Given information: Begin
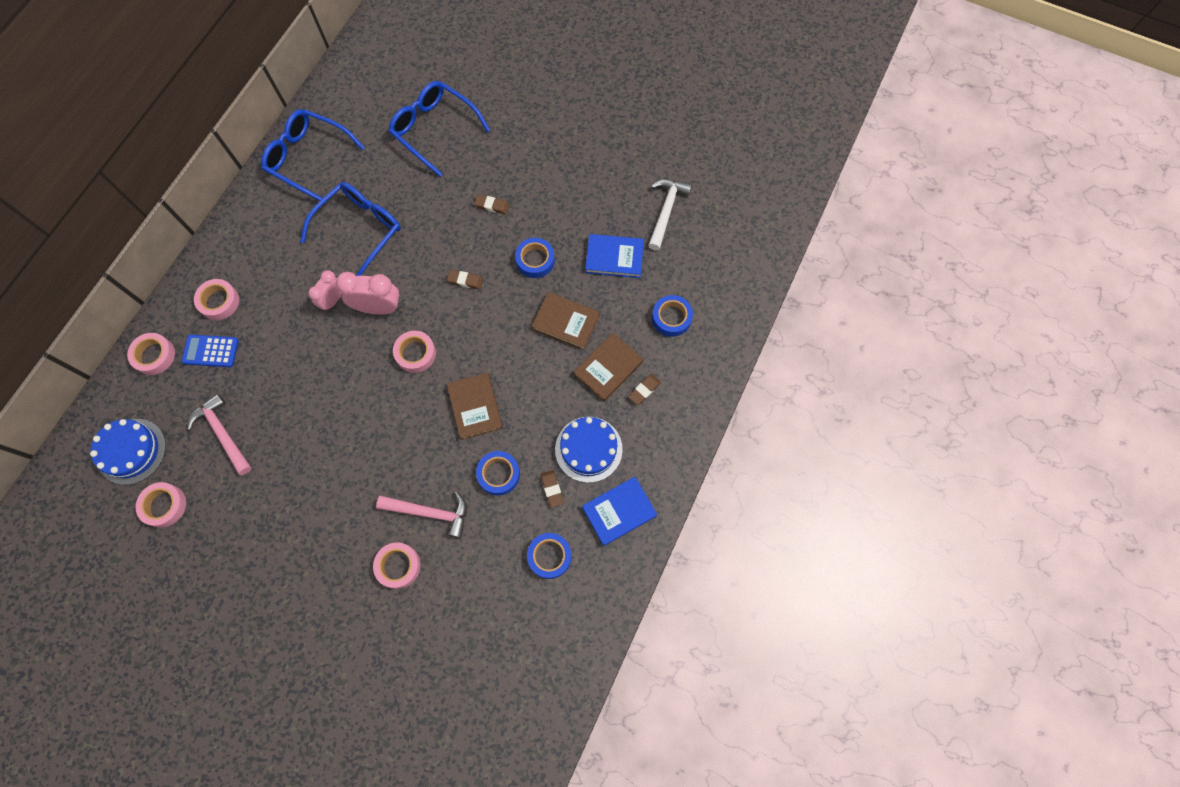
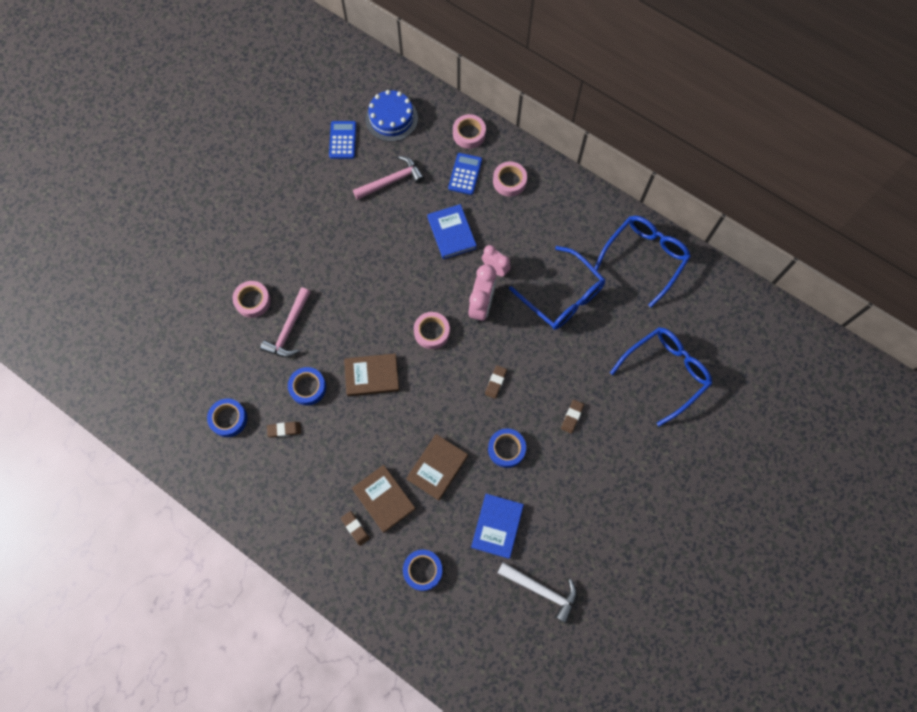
camera: 100 degrees right, 0 degrees up
pink tape [136,482,186,527] -> blue calculator [329,121,357,159]
blue cake [555,417,623,483] -> none
blue book [582,477,657,546] -> blue book moved to [427,204,477,259]

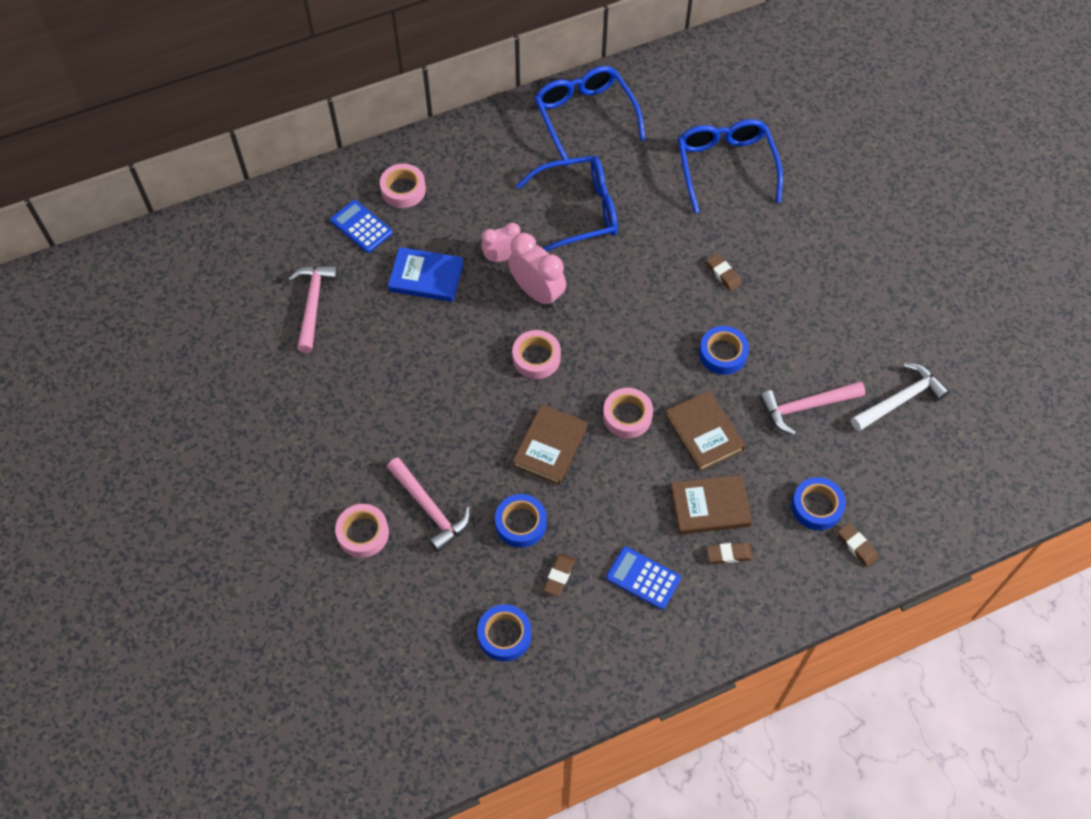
camera: 60 degrees left, 10 degrees down
blue calculator [329,121,357,159] -> blue calculator moved to [606,546,681,610]
blue cake [365,90,418,142] -> none
pink tape [453,114,486,149] -> pink tape moved to [603,388,653,438]
blue book [471,494,524,559] -> pink hammer [760,381,866,435]
brown eraser [485,365,507,399] -> brown eraser moved to [837,523,879,567]

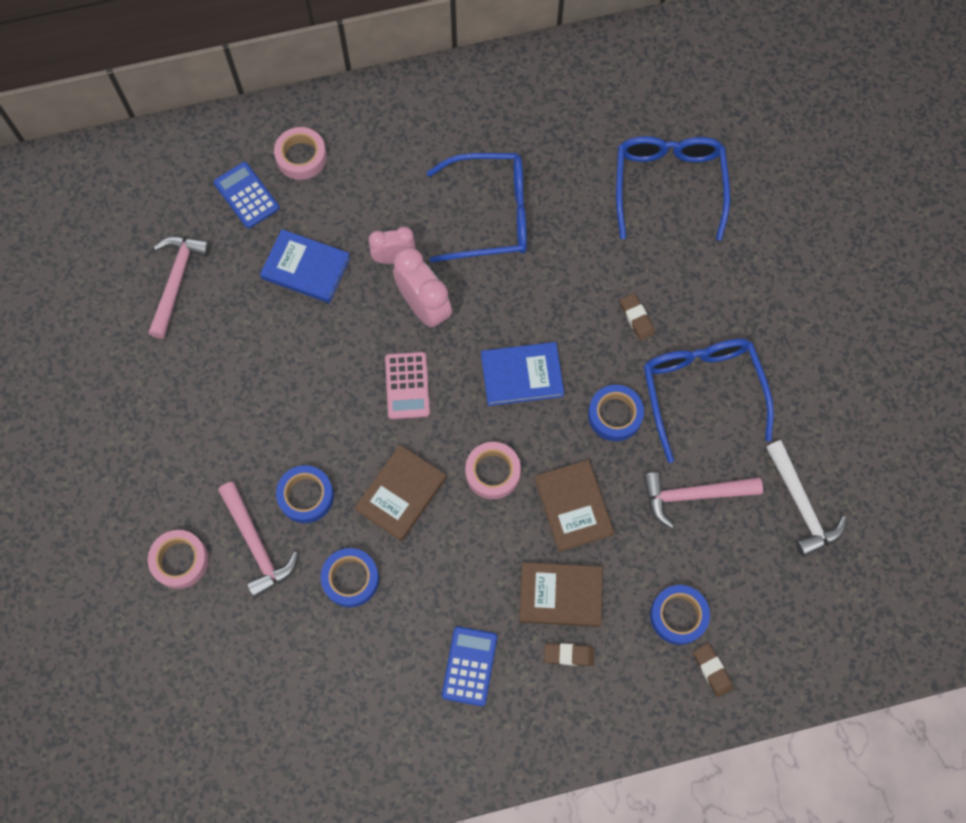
camera: 10 degrees right, 10 degrees up
blue tape [477,604,531,661] -> blue tape moved to [276,465,334,523]
pink tape [512,330,561,379] -> pink calculator [385,352,430,419]
blue glasses [534,66,645,167] -> blue glasses moved to [644,339,774,463]
brown eraser [543,554,575,596] -> none
blue calculator [606,546,681,610] -> blue calculator turned 60 degrees clockwise [442,626,497,706]
white hammer [851,363,949,431] -> white hammer turned 90 degrees clockwise [766,440,846,557]
none -> blue book [481,342,564,406]

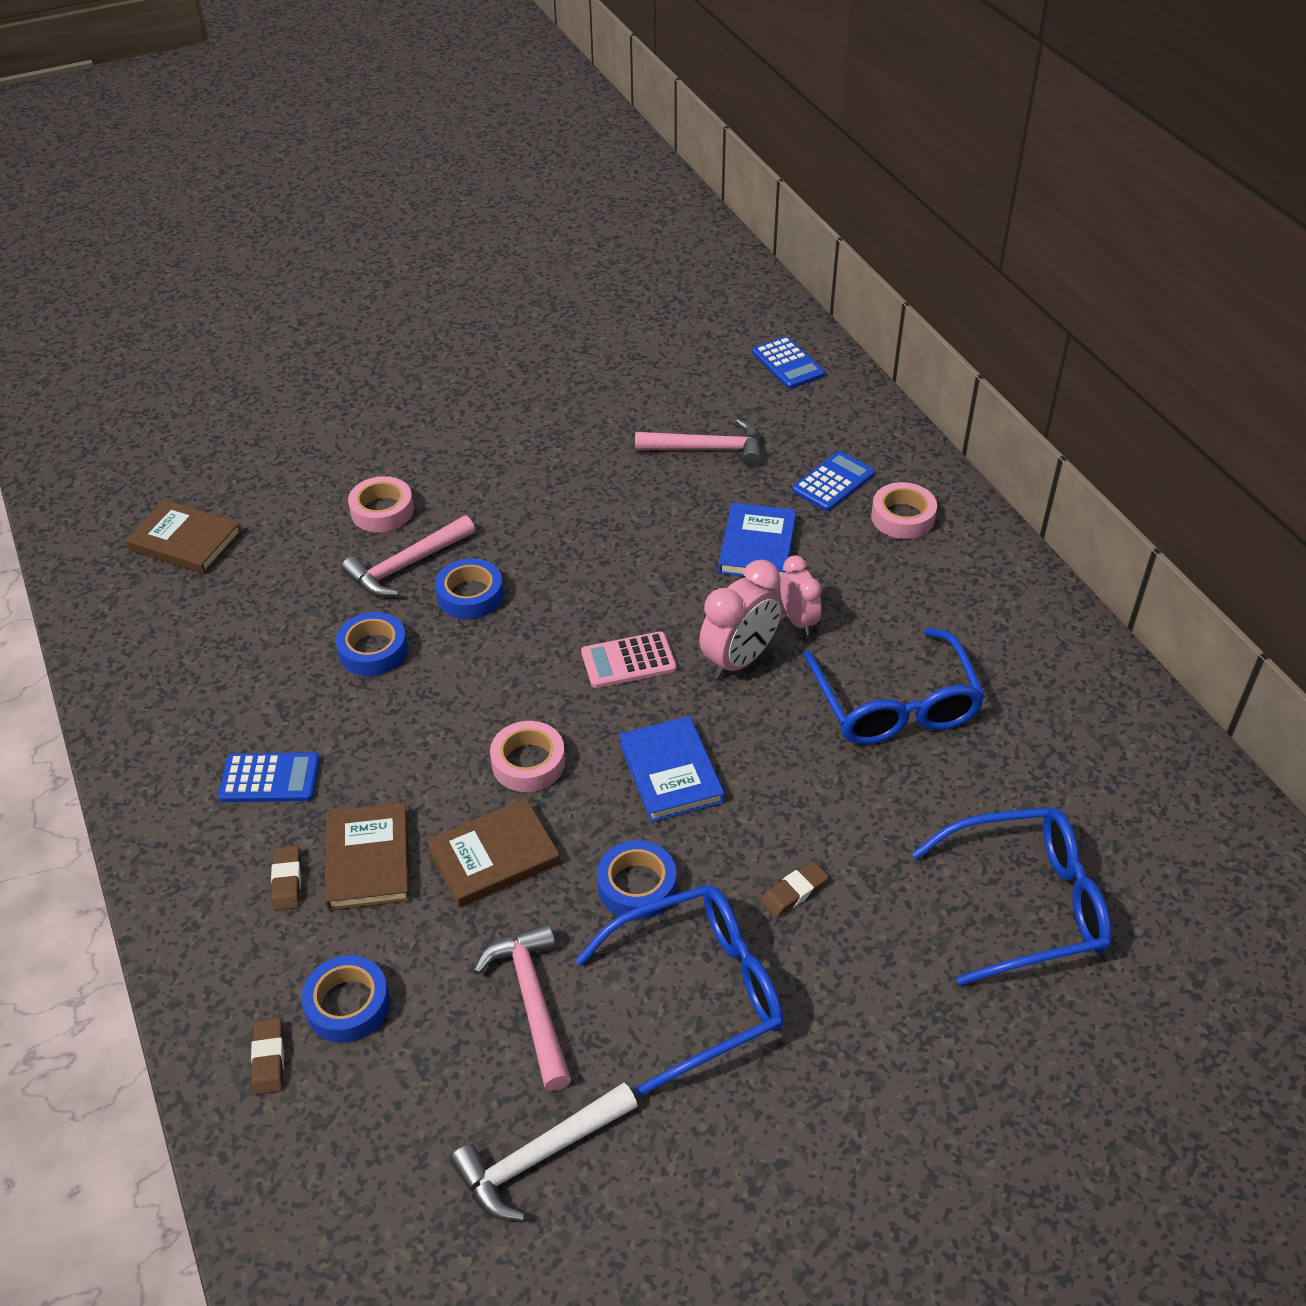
camera: 80 degrees right, 25 degrees down
brown book [354,445,446,541] -> brown book moved to [126,500,242,574]
brown eraser [693,643,733,697] -> brown eraser turned 60 degrees counterclockwise [251,1018,284,1095]
none -> blue calculator [752,336,825,389]

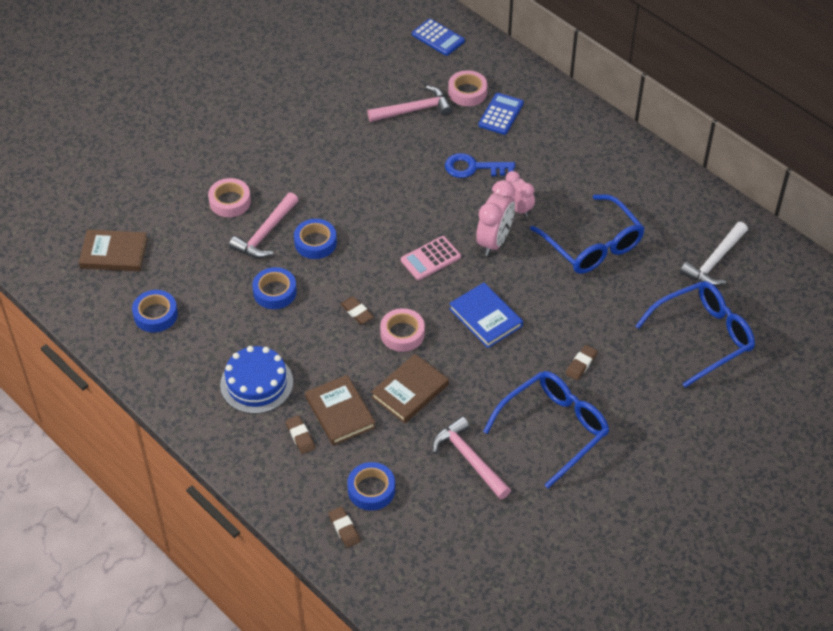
camera: 20 degrees left, 5 degrees up
blue calculator [218,752,320,802] -> blue cake [220,346,293,414]
white hammer [450,1082,638,1221] -> white hammer moved to [680,222,748,286]
blue tape [597,840,676,920] -> blue tape moved to [132,290,178,333]
blue book [718,503,797,580] -> blue key [445,153,515,178]
pink tape [871,482,937,539] -> pink tape moved to [448,70,488,106]
none -> brown eraser [340,297,374,324]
Given information: End
Now reproduce all of the entries precisely, with no pictures in the copy.

camera: 100 degrees right, 0 degrees up
pink tape [136,482,186,527] -> blue calculator [329,121,357,159]
blue cake [555,417,623,483] -> none
blue book [582,477,657,546] -> blue book moved to [427,204,477,259]

camera: 60 degrees left, 10 degrees down
blue calculator [329,121,357,159] -> blue calculator moved to [606,546,681,610]
blue cake [365,90,418,142] -> none
pink tape [453,114,486,149] -> pink tape moved to [603,388,653,438]
blue book [471,494,524,559] -> pink hammer [760,381,866,435]
brown eraser [485,365,507,399] -> brown eraser moved to [837,523,879,567]

camera: 10 degrees right, 10 degrees up
blue tape [477,604,531,661] -> blue tape moved to [276,465,334,523]
pink tape [512,330,561,379] -> pink calculator [385,352,430,419]
blue glasses [534,66,645,167] -> blue glasses moved to [644,339,774,463]
brown eraser [543,554,575,596] -> none
blue calculator [606,546,681,610] -> blue calculator turned 60 degrees clockwise [442,626,497,706]
white hammer [851,363,949,431] -> white hammer turned 90 degrees clockwise [766,440,846,557]
none -> blue book [481,342,564,406]

camera: 80 degrees right, 25 degrees down
brown book [354,445,446,541] -> brown book moved to [126,500,242,574]
brown eraser [693,643,733,697] -> brown eraser turned 60 degrees counterclockwise [251,1018,284,1095]
none -> blue calculator [752,336,825,389]

camera: 20 degrees left, 5 degrees up
blue calculator [218,752,320,802] -> blue cake [220,346,293,414]
white hammer [450,1082,638,1221] -> white hammer moved to [680,222,748,286]
blue tape [597,840,676,920] -> blue tape moved to [132,290,178,333]
blue book [718,503,797,580] -> blue key [445,153,515,178]
pink tape [871,482,937,539] -> pink tape moved to [448,70,488,106]
none -> brown eraser [340,297,374,324]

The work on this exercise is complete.